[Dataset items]
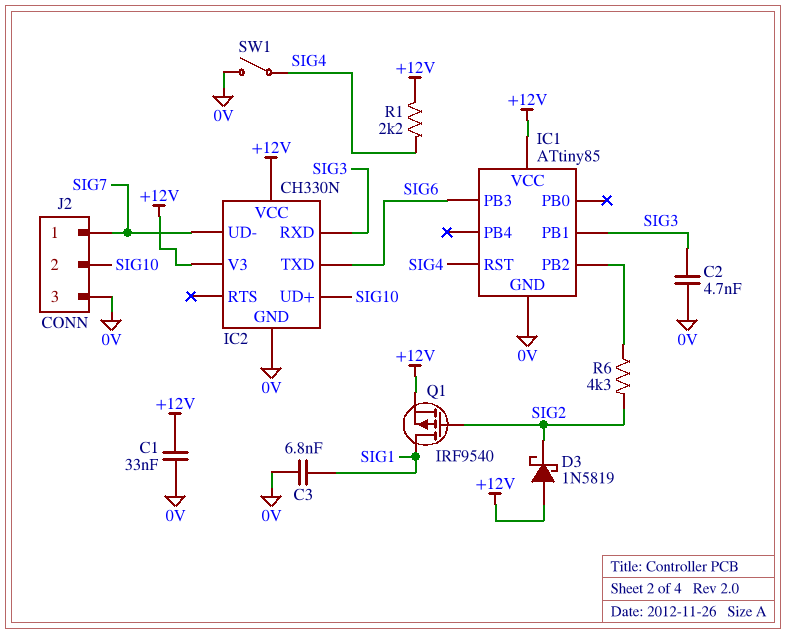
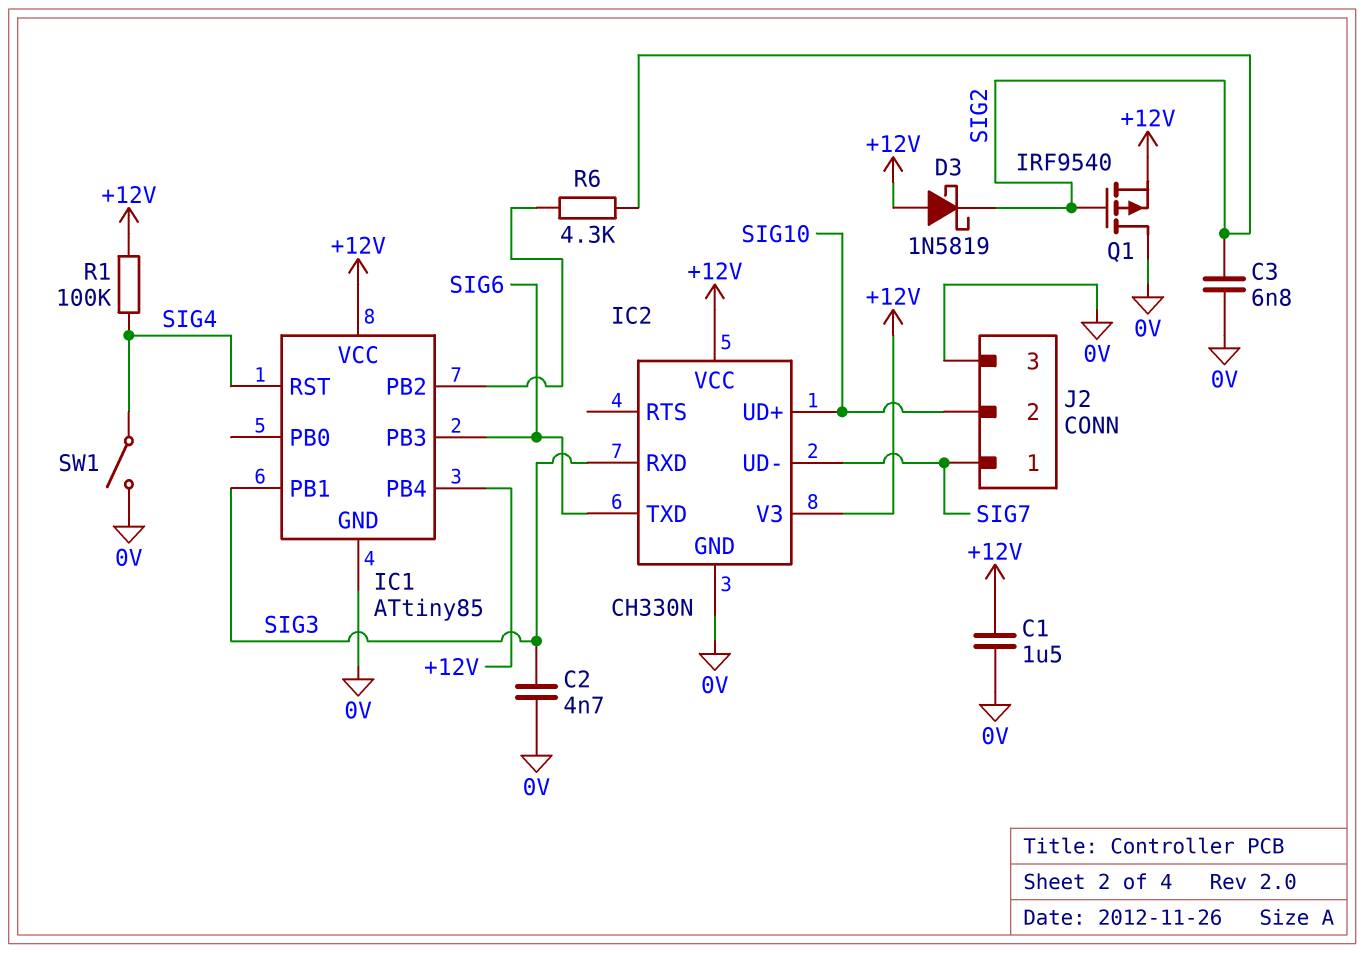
C1: 33nF (+12V, 0V) -> 1.5uF (+12V, 0V)
C3: 6.8nF (0V, SIG1) -> 6.8nF (0V, SIG2)
IC1 pin PB4: none -> +12V
Q1: PMOS IRF9540 (G SIG2, D SIG1, S +12V) -> PMOS IRF9540 (G SIG2, D 0V, S +12V)
R1: 2.2k (+12V, SIG4) -> 100k (+12V, SIG4)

**WHAT NEEDS TO BE DONE**
The pictures in the entries above should be left out; all else must be copied exactly.

**ANSWER SPACE**
C1: 33nF (+12V, 0V) -> 1.5uF (+12V, 0V)
C3: 6.8nF (0V, SIG1) -> 6.8nF (0V, SIG2)
IC1 pin PB4: none -> +12V
Q1: PMOS IRF9540 (G SIG2, D SIG1, S +12V) -> PMOS IRF9540 (G SIG2, D 0V, S +12V)
R1: 2.2k (+12V, SIG4) -> 100k (+12V, SIG4)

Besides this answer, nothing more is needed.